Action item:
Locate the line bearing "Reviews - Calc: [960,95,1212,297]" in the material below, then reproduce it and each following line up to and including the line bearing "Events - garden811: [2089,370,2462,625]".

┄┄┄┄┄┄┄┄┄┄┄┄┄┄┄┄┄┄┄┄

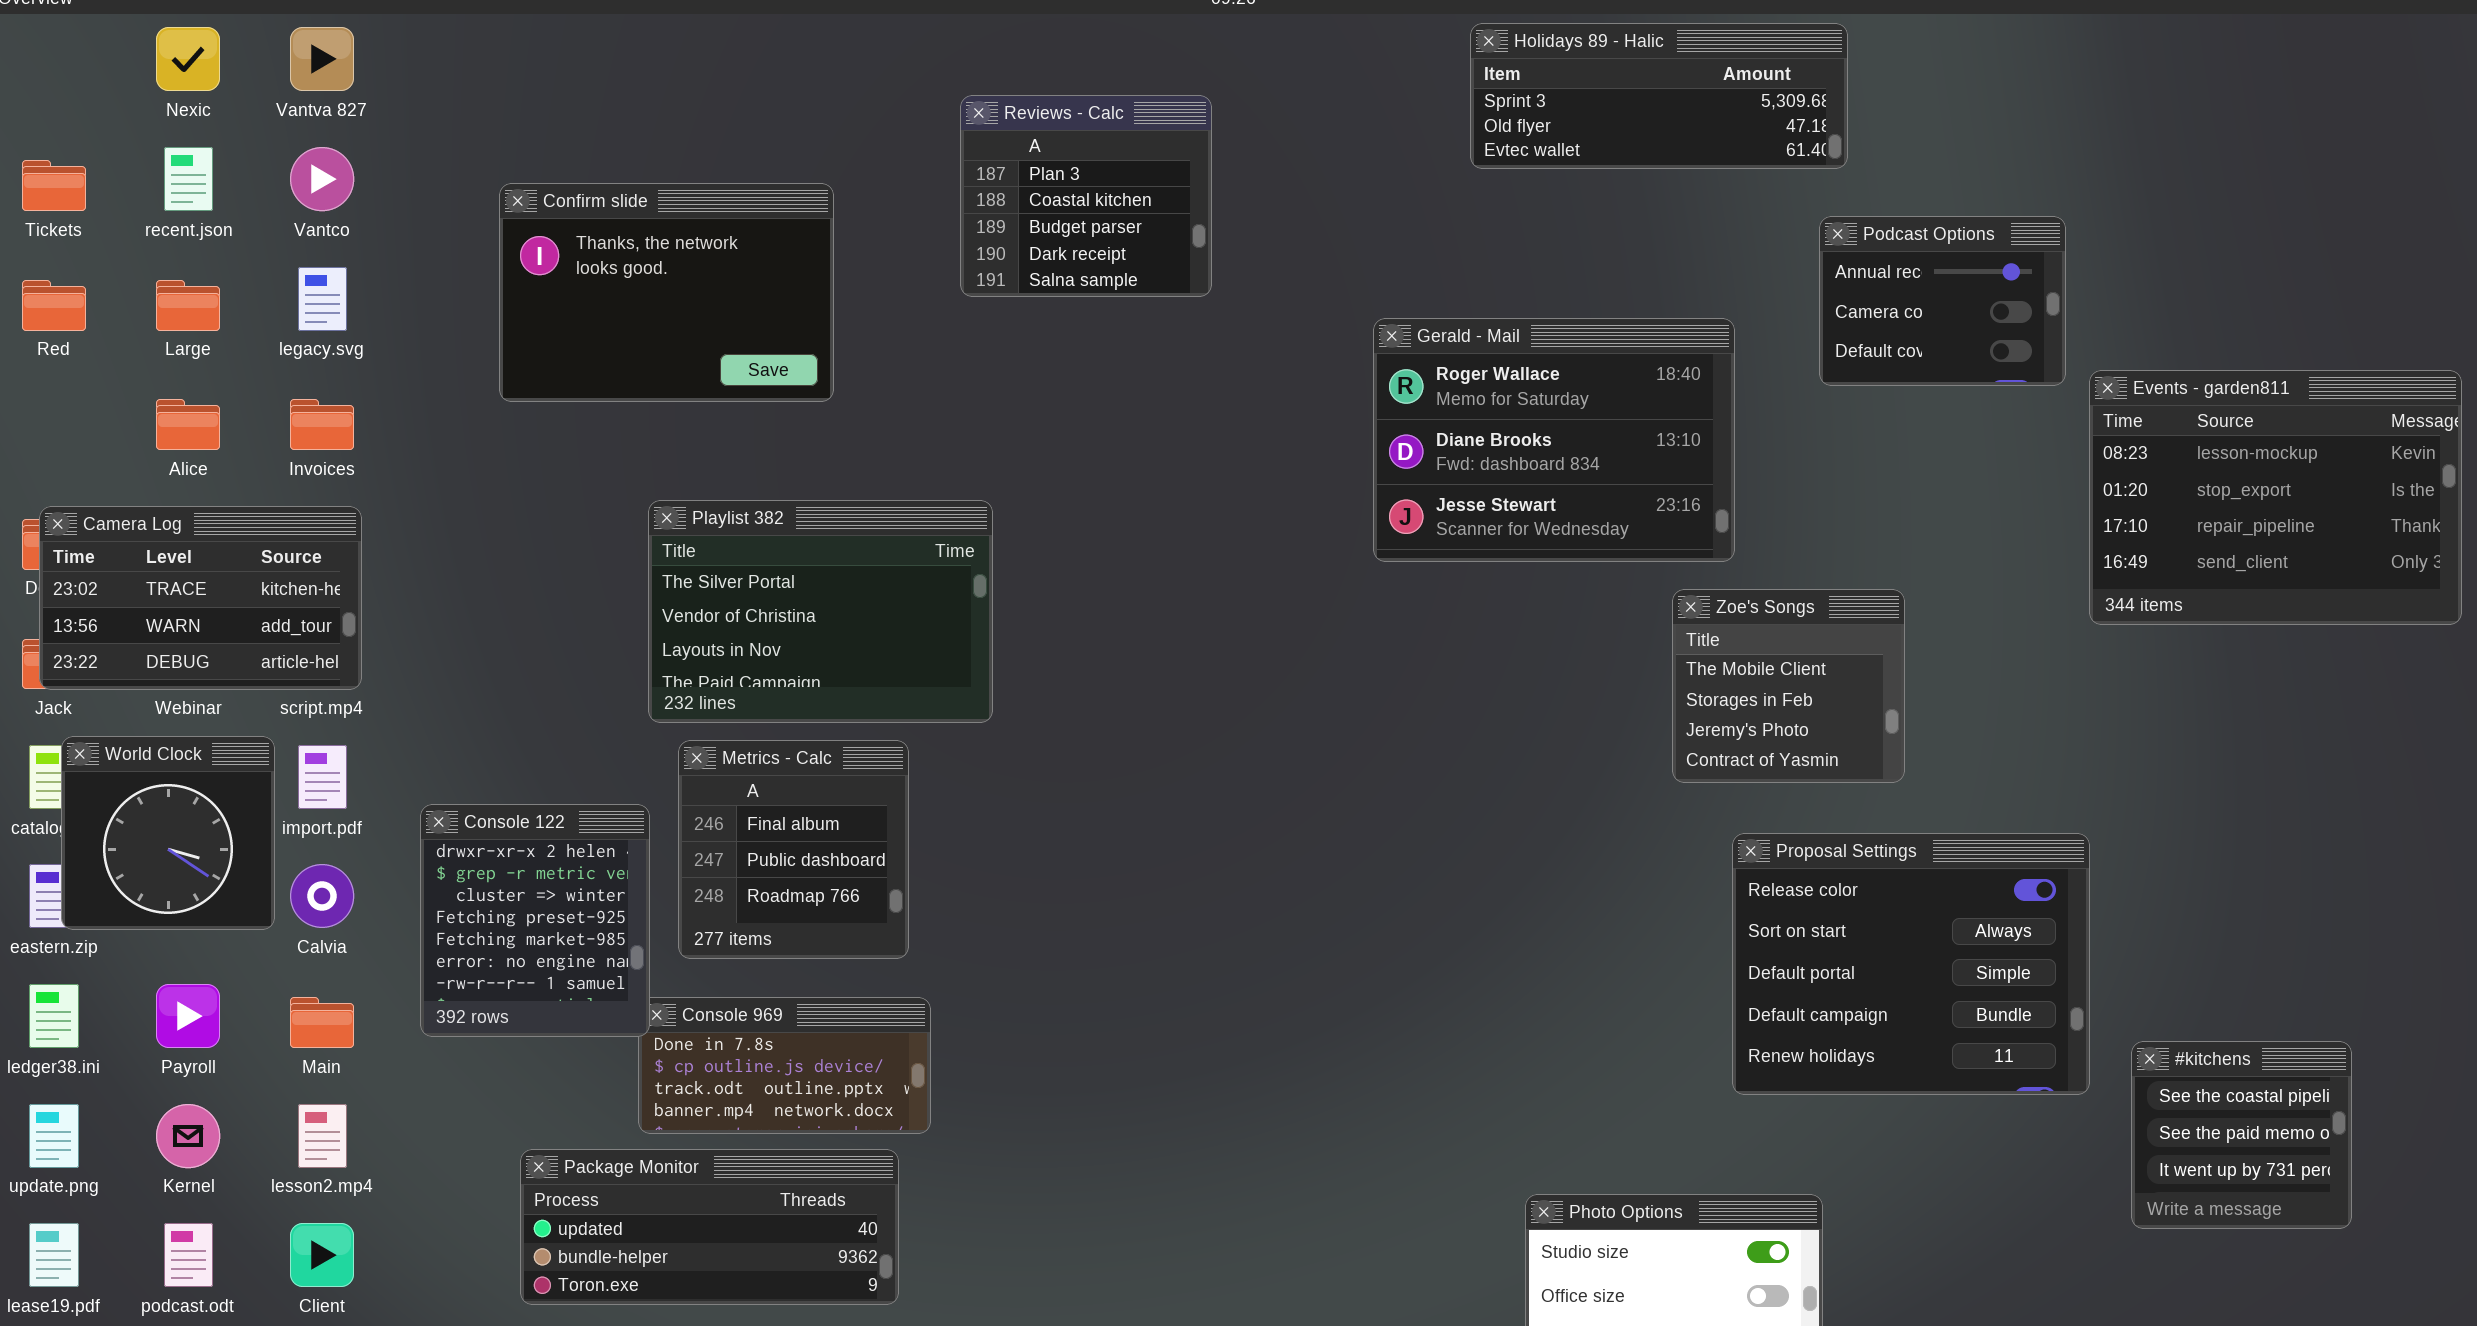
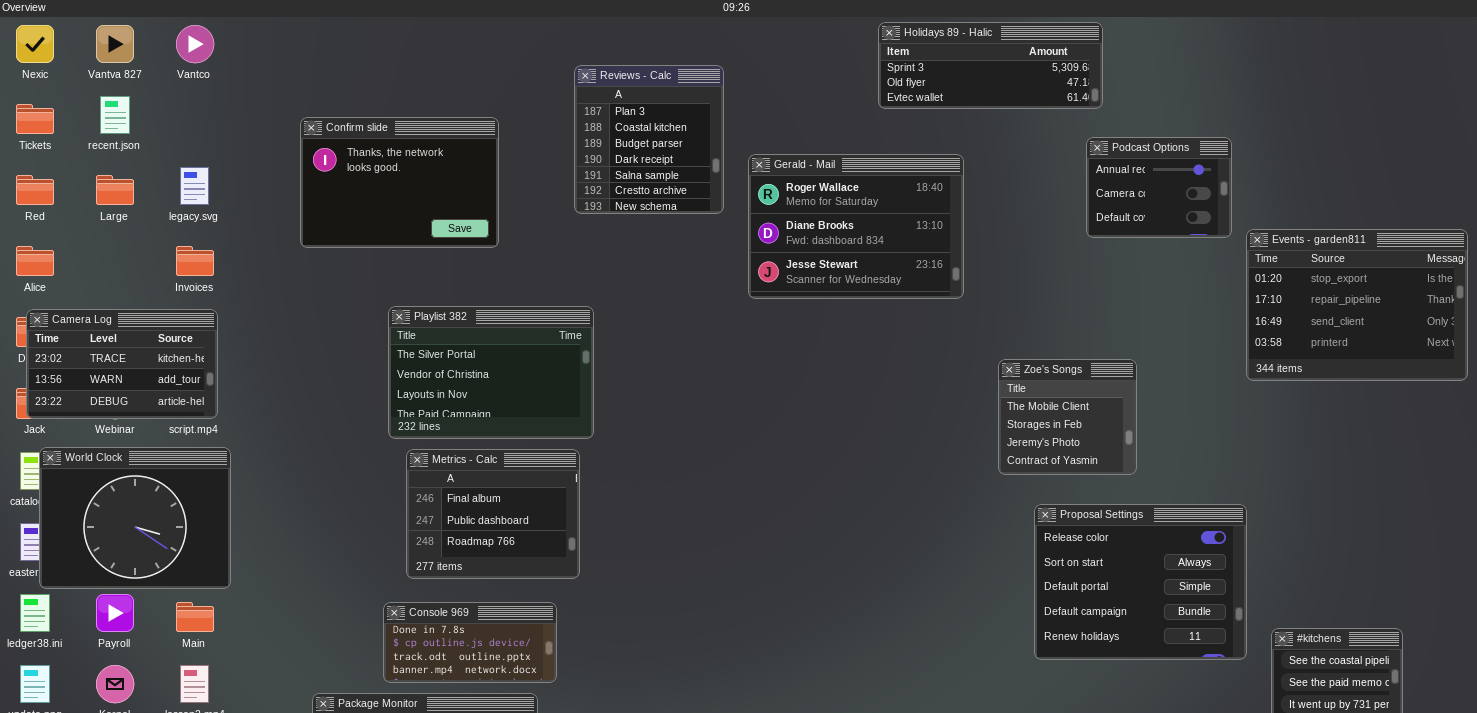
Nexic: [156,27,220,91] -> [16,25,54,63], moved
Vantva 827: [290,27,354,91] -> [96,25,134,63], moved
Reviews - Calc: [960,95,1212,297] -> [574,65,724,214], resized
Vantco: [290,147,354,211] -> [176,25,214,63], moved
Gerald - Mail: [1373,318,1735,562] -> [748,154,964,299], moved
Events - garden811: [2089,370,2462,625] -> [1246,229,1468,381], scrolled down 1 row
Alice: [156,399,220,450] -> [16,246,54,276], moved
World Clock: [61,736,275,930] -> [39,447,231,589], resized
Metrics - Calc: [678,740,909,959] -> [406,449,580,579], resized
Console 122: [420,804,650,1037] -> none, closed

┄┄┄┄┄┄┄┄┄┄┄┄┄┄┄┄┄┄┄┄

Answer space:
Reviews - Calc: [960,95,1212,297] -> [574,65,724,214], resized
Vantco: [290,147,354,211] -> [176,25,214,63], moved
Gerald - Mail: [1373,318,1735,562] -> [748,154,964,299], moved
Events - garden811: [2089,370,2462,625] -> [1246,229,1468,381], scrolled down 1 row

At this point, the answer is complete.